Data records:
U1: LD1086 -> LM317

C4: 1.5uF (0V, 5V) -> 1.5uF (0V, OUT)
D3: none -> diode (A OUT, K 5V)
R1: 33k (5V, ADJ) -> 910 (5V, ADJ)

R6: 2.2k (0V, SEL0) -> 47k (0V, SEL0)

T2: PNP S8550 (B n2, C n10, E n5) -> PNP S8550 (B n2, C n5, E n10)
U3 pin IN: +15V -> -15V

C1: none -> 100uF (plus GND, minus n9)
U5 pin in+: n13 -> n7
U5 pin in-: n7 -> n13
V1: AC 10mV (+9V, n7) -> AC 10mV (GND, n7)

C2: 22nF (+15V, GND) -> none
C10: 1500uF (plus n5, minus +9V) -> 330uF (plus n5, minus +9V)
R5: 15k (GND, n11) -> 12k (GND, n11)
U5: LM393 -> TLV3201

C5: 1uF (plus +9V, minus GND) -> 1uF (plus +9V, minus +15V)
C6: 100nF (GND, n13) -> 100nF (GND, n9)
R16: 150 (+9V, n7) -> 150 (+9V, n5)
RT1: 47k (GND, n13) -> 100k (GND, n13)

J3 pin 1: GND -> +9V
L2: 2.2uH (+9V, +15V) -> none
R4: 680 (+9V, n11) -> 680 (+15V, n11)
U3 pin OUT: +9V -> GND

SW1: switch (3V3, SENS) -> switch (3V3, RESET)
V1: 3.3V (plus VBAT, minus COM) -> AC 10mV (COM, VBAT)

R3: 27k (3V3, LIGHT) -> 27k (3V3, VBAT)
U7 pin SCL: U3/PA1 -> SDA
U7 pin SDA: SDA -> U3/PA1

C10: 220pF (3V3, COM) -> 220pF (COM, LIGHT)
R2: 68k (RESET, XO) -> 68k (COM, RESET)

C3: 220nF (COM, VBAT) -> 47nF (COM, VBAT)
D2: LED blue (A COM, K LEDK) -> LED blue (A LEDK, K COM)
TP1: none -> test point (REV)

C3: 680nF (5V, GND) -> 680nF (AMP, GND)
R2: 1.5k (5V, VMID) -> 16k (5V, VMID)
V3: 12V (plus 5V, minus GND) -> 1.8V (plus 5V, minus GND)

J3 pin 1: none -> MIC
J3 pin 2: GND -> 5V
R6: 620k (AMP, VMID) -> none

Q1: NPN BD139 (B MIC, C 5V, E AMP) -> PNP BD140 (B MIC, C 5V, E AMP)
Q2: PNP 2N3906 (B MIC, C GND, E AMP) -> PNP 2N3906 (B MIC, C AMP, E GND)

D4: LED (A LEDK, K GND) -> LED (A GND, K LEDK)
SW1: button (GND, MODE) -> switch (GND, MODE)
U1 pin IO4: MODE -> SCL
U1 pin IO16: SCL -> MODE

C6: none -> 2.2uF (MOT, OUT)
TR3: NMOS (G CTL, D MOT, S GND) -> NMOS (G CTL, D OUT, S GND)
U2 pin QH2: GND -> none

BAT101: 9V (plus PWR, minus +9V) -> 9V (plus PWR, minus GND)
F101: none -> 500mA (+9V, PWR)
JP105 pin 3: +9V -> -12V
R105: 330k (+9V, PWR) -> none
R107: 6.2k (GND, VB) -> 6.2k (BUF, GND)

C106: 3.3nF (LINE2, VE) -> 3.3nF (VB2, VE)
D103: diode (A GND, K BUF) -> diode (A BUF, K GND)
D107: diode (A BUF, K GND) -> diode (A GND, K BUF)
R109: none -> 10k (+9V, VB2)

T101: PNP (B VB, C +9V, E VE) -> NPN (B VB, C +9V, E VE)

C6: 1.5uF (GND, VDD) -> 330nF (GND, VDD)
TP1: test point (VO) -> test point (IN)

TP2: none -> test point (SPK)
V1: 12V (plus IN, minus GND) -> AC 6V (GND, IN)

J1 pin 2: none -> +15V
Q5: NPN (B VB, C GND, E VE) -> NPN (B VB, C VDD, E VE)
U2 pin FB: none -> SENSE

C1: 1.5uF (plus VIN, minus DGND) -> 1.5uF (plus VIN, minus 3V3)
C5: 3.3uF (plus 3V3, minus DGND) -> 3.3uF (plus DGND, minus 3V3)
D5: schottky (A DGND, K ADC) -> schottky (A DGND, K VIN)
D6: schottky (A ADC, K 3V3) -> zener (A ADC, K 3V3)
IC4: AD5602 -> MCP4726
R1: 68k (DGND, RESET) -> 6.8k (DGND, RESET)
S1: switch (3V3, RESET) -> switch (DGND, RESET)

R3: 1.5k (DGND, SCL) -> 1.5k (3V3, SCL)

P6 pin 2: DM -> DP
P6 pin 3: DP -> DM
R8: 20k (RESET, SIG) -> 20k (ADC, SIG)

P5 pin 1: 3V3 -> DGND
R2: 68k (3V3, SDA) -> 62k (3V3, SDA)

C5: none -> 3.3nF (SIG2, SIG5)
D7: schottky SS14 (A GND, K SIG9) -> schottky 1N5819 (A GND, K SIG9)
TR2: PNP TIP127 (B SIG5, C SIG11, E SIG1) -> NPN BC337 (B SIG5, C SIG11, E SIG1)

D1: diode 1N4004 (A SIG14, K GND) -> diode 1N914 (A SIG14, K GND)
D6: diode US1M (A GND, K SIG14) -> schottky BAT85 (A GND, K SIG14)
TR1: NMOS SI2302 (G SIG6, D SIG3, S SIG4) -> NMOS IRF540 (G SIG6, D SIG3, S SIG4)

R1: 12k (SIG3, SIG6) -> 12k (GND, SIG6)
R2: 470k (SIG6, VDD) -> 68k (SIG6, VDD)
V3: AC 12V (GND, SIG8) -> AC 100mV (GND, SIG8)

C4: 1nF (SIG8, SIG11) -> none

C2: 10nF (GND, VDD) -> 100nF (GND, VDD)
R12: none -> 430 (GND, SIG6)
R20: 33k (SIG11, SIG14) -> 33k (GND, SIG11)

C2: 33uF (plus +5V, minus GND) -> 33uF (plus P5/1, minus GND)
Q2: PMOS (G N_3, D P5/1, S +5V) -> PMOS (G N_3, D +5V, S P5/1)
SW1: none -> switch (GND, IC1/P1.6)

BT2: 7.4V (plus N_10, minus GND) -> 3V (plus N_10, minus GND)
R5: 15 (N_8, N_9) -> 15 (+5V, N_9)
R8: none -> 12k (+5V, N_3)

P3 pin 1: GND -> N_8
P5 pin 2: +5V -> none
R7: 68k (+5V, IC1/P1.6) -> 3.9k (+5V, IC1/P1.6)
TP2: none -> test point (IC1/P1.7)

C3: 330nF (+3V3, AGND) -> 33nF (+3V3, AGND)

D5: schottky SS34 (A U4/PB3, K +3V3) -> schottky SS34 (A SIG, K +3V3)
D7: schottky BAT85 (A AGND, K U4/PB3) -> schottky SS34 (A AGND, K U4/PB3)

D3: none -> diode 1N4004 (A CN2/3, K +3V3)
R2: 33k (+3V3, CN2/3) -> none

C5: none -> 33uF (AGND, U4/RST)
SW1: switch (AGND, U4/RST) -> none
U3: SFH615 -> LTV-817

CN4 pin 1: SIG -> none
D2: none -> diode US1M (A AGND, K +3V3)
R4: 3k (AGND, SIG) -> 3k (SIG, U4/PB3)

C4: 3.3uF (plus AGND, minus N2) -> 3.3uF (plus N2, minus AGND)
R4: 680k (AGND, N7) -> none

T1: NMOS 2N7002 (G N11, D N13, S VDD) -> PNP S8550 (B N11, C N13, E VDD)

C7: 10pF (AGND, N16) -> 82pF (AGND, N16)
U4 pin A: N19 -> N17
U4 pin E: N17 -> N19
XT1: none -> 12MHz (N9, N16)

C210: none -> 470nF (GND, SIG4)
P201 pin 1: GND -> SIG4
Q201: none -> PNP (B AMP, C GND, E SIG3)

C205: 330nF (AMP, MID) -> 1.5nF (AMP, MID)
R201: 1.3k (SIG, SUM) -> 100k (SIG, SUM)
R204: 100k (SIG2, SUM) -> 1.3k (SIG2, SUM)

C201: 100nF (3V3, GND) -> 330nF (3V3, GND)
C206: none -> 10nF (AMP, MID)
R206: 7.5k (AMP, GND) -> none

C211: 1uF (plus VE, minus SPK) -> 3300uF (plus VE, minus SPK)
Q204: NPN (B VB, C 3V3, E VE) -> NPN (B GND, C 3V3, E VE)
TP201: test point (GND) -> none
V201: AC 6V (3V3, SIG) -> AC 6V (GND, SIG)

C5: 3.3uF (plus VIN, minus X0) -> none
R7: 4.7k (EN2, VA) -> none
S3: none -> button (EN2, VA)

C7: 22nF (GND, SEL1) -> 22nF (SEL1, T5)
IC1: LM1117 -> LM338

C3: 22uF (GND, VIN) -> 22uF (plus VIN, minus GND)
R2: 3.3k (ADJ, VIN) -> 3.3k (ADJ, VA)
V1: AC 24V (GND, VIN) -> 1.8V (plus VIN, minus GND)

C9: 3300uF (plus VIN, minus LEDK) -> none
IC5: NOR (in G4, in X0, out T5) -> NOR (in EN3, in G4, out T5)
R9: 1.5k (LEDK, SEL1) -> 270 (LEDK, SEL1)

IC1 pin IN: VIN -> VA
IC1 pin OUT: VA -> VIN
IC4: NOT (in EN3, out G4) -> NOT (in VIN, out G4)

:: What to produce ::
Only a number should be returned: the count of lines above that include "test".

:: Answer space ::
5